[Image comparison data]
BEGIN
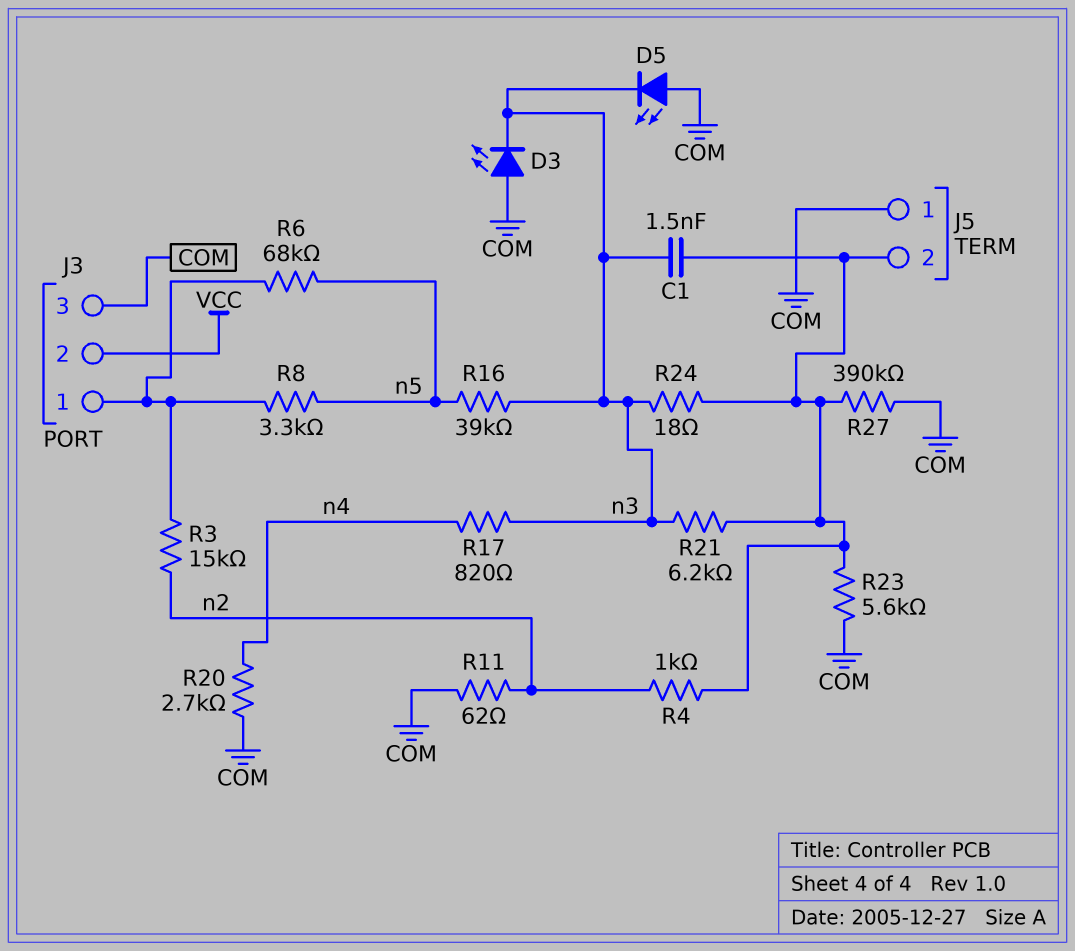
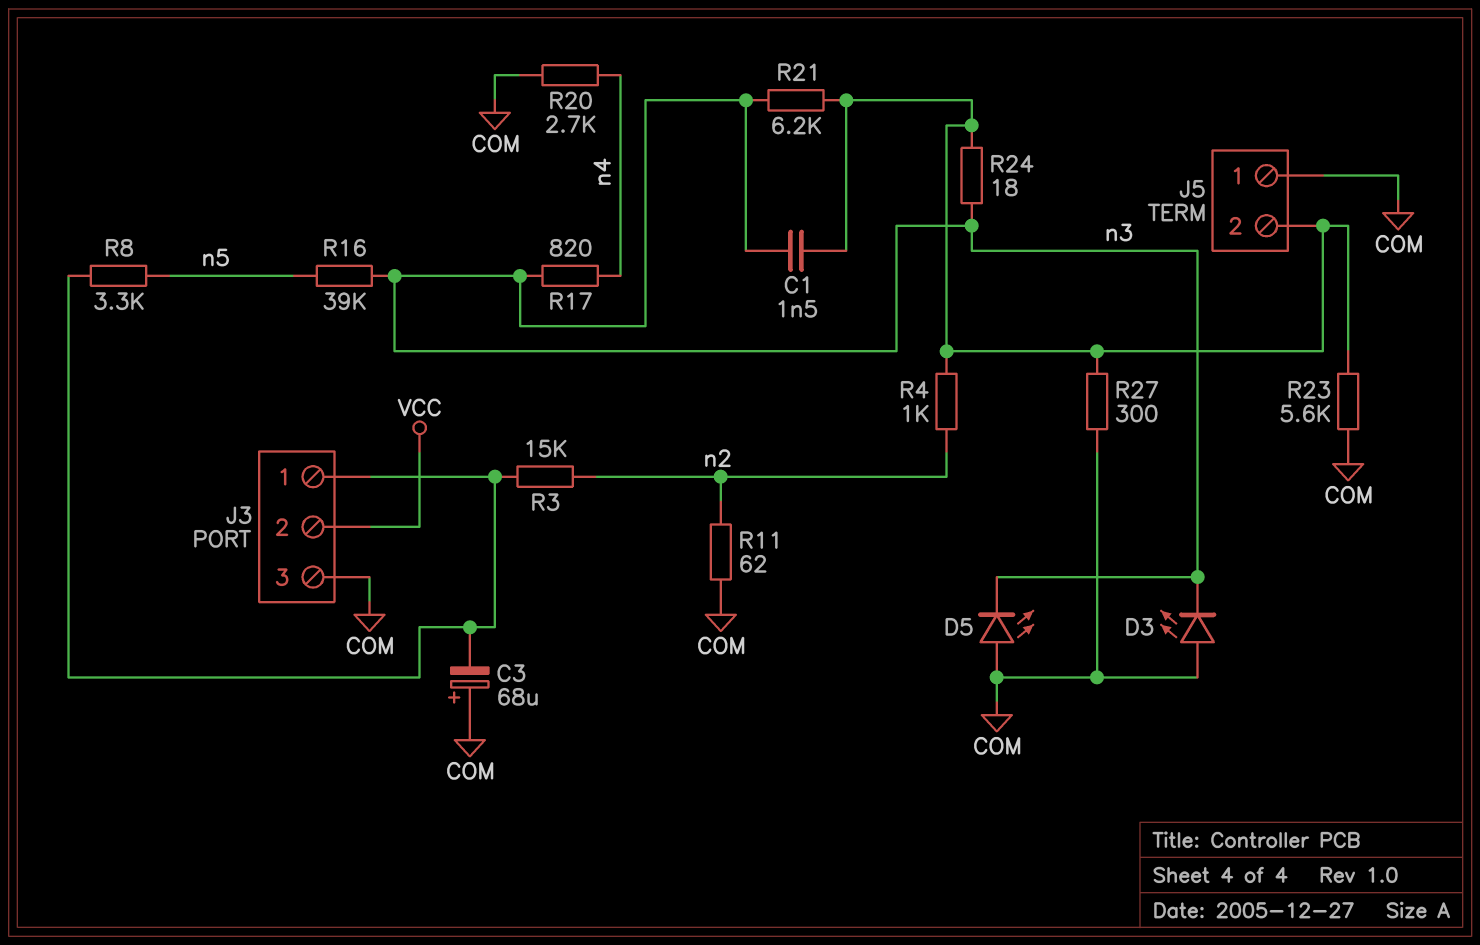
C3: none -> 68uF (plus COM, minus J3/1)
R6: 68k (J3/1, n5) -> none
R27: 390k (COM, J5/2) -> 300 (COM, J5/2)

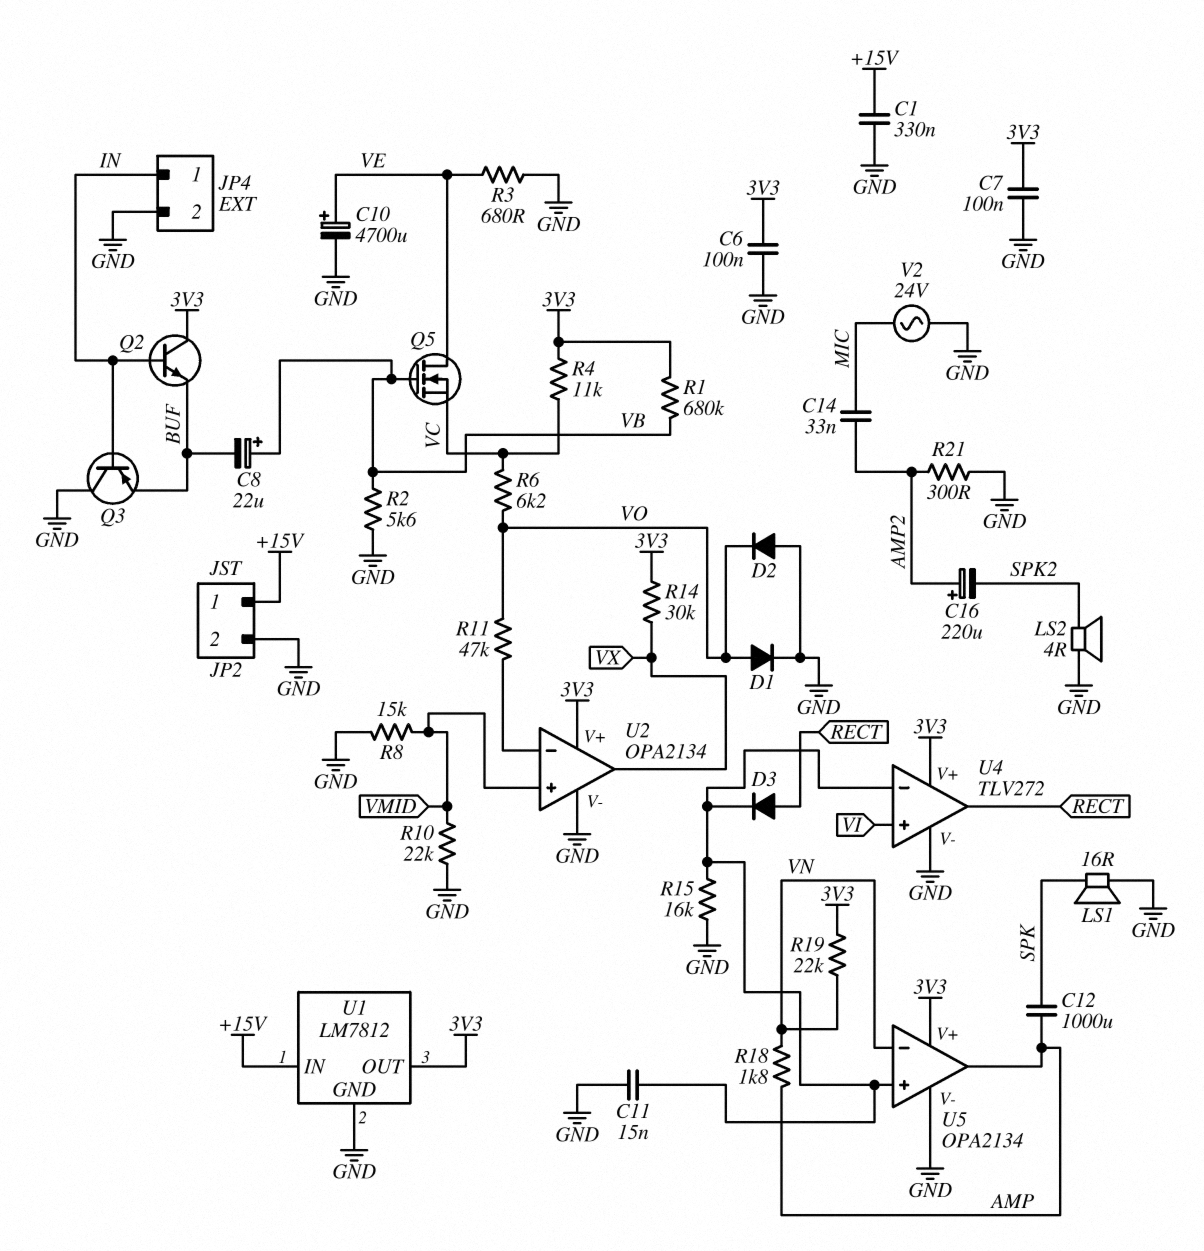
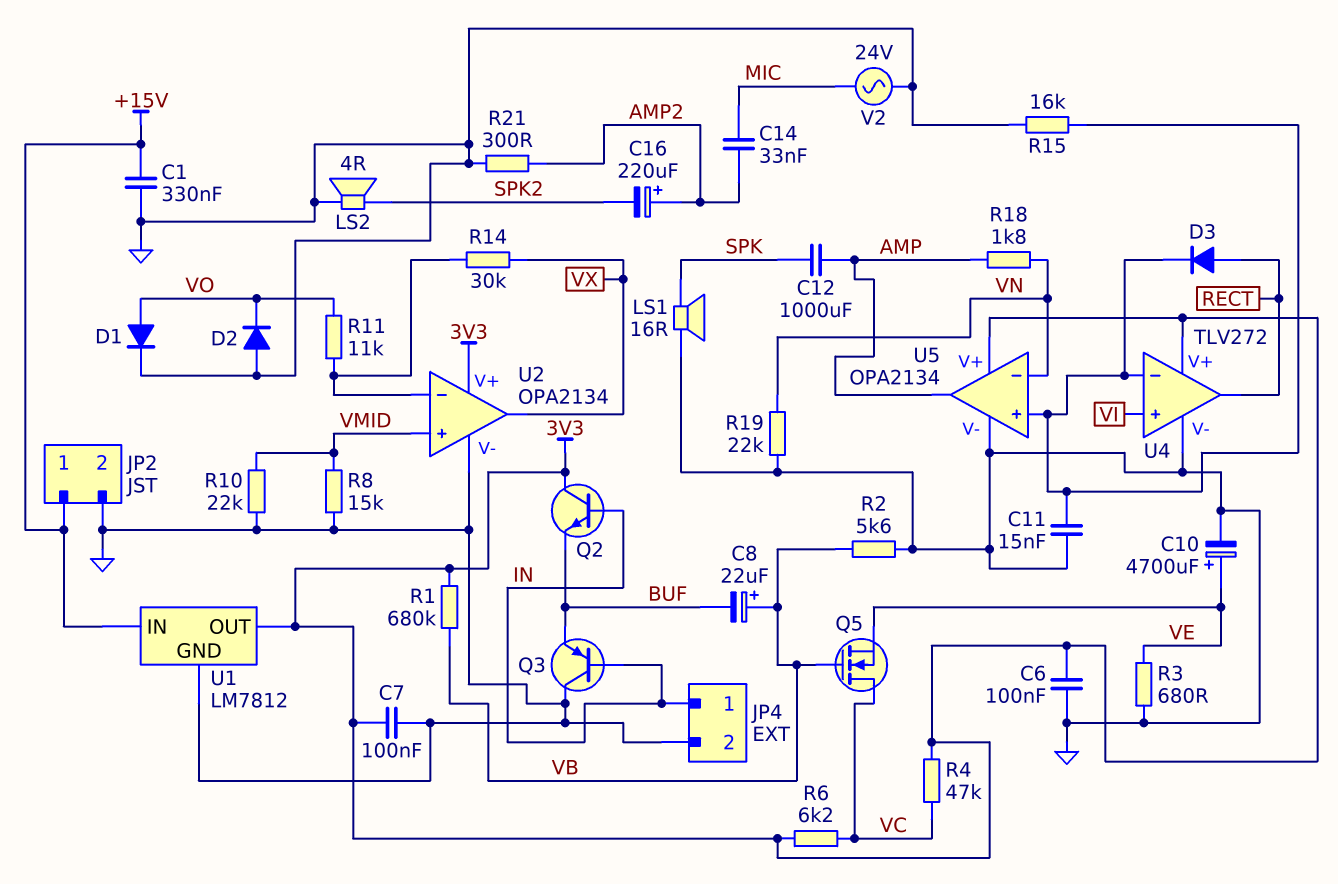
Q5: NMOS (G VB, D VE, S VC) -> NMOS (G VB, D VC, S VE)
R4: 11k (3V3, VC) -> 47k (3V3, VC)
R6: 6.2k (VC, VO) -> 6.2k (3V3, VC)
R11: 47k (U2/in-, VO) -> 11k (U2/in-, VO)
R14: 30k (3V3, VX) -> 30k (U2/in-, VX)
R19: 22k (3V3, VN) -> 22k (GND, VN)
END
[REQUIRED ACTION]
The answer is the entries above, given again exactly, with no pictures among them.

[THE COMPLETED TASK]
C3: none -> 68uF (plus COM, minus J3/1)
R6: 68k (J3/1, n5) -> none
R27: 390k (COM, J5/2) -> 300 (COM, J5/2)

Q5: NMOS (G VB, D VE, S VC) -> NMOS (G VB, D VC, S VE)
R4: 11k (3V3, VC) -> 47k (3V3, VC)
R6: 6.2k (VC, VO) -> 6.2k (3V3, VC)
R11: 47k (U2/in-, VO) -> 11k (U2/in-, VO)
R14: 30k (3V3, VX) -> 30k (U2/in-, VX)
R19: 22k (3V3, VN) -> 22k (GND, VN)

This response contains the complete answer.